# DATA EXTRACTS
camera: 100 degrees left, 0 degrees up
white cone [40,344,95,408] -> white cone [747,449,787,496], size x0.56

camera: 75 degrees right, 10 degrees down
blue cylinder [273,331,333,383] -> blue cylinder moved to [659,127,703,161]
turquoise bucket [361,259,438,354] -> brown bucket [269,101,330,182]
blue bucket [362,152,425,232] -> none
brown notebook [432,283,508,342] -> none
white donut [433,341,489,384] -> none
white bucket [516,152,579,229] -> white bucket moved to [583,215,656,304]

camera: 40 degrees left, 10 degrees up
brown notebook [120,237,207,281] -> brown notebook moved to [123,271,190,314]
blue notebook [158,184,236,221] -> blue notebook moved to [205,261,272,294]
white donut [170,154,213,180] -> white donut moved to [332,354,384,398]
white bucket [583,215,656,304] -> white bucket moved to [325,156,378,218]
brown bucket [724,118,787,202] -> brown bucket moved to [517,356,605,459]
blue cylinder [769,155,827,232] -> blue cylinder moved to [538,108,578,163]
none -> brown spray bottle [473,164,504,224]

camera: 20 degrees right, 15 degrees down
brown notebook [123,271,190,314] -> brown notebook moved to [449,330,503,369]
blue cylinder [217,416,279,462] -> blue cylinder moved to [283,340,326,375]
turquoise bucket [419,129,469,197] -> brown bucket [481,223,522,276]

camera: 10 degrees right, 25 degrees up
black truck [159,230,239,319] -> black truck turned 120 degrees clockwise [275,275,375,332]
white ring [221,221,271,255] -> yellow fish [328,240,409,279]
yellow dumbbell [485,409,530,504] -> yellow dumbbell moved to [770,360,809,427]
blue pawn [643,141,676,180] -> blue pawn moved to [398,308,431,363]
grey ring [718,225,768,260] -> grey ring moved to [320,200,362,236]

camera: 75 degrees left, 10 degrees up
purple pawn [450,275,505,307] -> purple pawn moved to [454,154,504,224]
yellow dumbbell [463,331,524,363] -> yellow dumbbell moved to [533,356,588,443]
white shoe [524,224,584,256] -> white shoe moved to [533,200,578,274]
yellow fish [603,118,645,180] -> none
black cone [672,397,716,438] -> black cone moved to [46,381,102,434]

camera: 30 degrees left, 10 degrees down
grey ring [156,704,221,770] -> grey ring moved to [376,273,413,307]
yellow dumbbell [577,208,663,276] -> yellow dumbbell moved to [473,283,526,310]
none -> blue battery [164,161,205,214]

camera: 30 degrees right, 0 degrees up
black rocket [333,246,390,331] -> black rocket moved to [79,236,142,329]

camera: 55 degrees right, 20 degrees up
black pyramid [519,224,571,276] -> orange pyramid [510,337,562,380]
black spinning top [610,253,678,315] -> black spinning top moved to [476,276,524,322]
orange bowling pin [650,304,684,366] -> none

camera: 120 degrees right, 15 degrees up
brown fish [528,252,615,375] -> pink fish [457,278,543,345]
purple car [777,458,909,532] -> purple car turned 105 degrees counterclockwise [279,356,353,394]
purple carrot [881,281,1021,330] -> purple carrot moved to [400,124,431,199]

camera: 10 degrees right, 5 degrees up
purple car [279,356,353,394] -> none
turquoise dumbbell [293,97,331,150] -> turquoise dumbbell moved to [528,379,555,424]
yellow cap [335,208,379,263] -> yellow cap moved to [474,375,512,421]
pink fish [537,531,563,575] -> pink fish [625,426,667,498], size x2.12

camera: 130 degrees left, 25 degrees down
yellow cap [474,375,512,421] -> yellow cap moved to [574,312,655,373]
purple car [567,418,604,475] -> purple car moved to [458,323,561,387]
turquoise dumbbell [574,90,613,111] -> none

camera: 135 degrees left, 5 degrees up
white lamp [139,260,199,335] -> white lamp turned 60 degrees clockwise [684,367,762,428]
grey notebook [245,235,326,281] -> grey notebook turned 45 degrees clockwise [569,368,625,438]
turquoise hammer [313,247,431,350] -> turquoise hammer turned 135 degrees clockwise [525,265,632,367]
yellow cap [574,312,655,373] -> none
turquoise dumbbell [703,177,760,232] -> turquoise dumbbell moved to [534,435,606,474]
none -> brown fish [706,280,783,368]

# WHAT THE TASK REQUIRES
Copy each line of the data that includes the word "cone".

# RESPONSE BOX
white cone [40,344,95,408] -> white cone [747,449,787,496], size x0.56
black cone [672,397,716,438] -> black cone moved to [46,381,102,434]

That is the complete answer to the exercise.